• _ASSIGNMENT_: Work out the number of lines below containing the word "this" and give nothing besides it.

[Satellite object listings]
=== Begin Enclosure ===
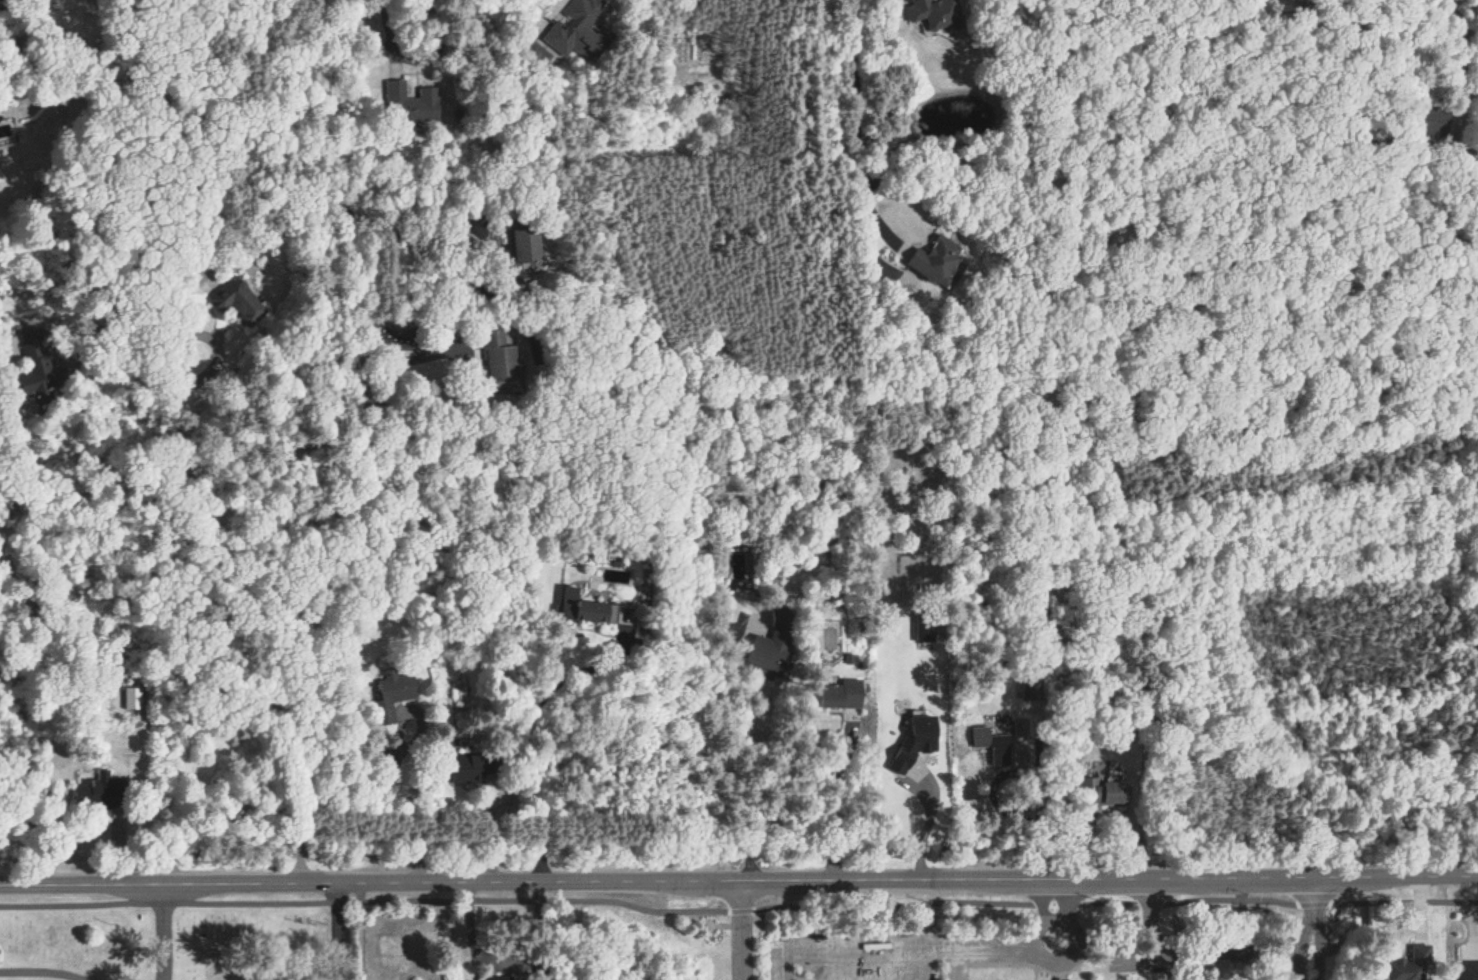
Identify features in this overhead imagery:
road: (566, 0)
building: (935, 13)
building: (577, 31)
road: (420, 60)
road: (1468, 98)
building: (409, 102)
road: (856, 110)
building: (1432, 122)
road: (340, 185)
building: (936, 261)
road: (464, 277)
building: (237, 300)
road: (9, 352)
building: (498, 356)
building: (36, 371)
road: (472, 388)
building: (586, 608)
road: (251, 614)
building: (925, 629)
building: (772, 643)
building: (393, 694)
building: (842, 694)
building: (132, 698)
building: (1020, 726)
road: (528, 727)
building: (916, 740)
road: (745, 741)
building: (992, 744)
road: (397, 764)
building: (468, 768)
road: (1028, 775)
building: (97, 791)
building: (1103, 792)
road: (836, 803)
road: (927, 827)
road: (492, 830)
road: (739, 883)
road: (1058, 884)
road: (1042, 915)
road: (1057, 918)
road: (1310, 929)
road: (743, 931)
road: (154, 932)
road: (339, 932)
road: (361, 932)
park: (163, 942)
park: (1017, 942)
road: (1073, 942)
road: (993, 951)
road: (860, 952)
road: (504, 960)
road: (956, 965)
building: (1410, 965)
road: (41, 968)
building: (1468, 971)
building: (499, 977)

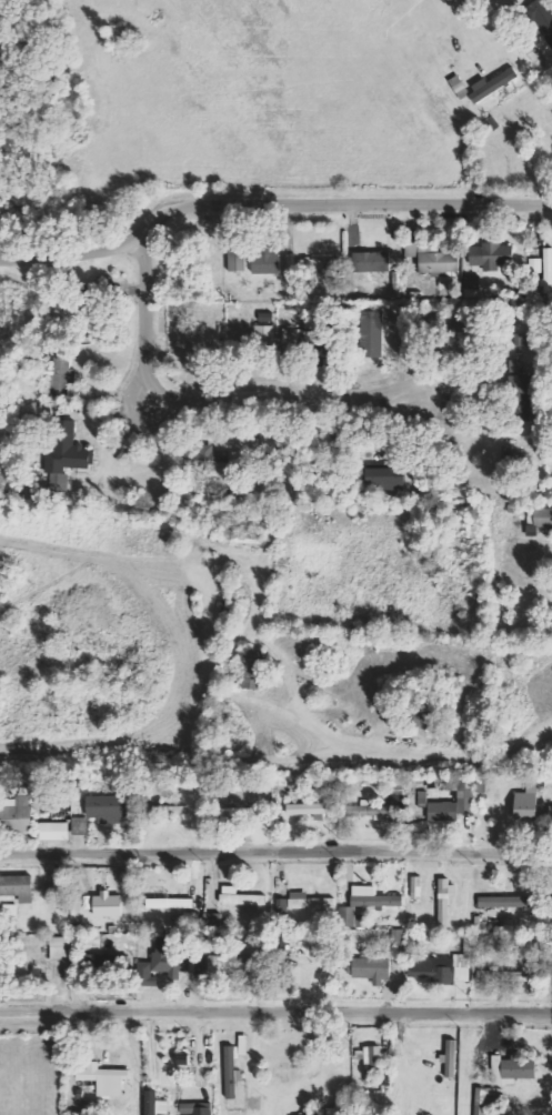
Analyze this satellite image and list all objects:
building: (542, 18)
building: (491, 85)
road: (268, 202)
building: (488, 256)
building: (290, 261)
building: (370, 261)
building: (430, 261)
building: (316, 264)
building: (534, 265)
building: (547, 270)
building: (84, 320)
building: (370, 334)
building: (262, 336)
building: (519, 339)
building: (315, 352)
building: (57, 377)
building: (518, 392)
road: (215, 401)
building: (36, 411)
building: (66, 450)
building: (208, 454)
building: (382, 480)
building: (539, 517)
building: (252, 668)
building: (421, 799)
building: (454, 802)
building: (523, 806)
building: (306, 809)
building: (365, 809)
building: (175, 810)
building: (549, 810)
building: (15, 813)
building: (78, 825)
building: (52, 831)
road: (276, 861)
building: (17, 887)
building: (415, 887)
building: (240, 897)
building: (167, 901)
building: (367, 901)
building: (443, 901)
building: (503, 901)
building: (304, 902)
building: (106, 904)
building: (9, 910)
building: (58, 948)
building: (161, 961)
building: (228, 963)
building: (443, 966)
building: (370, 969)
building: (502, 975)
road: (276, 1017)
building: (371, 1057)
building: (449, 1057)
building: (512, 1067)
building: (229, 1072)
building: (106, 1081)
building: (484, 1099)
building: (251, 1103)
building: (154, 1104)
building: (194, 1108)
=== End Enclosure ===
• _WRITTEN RESPONSE_: 2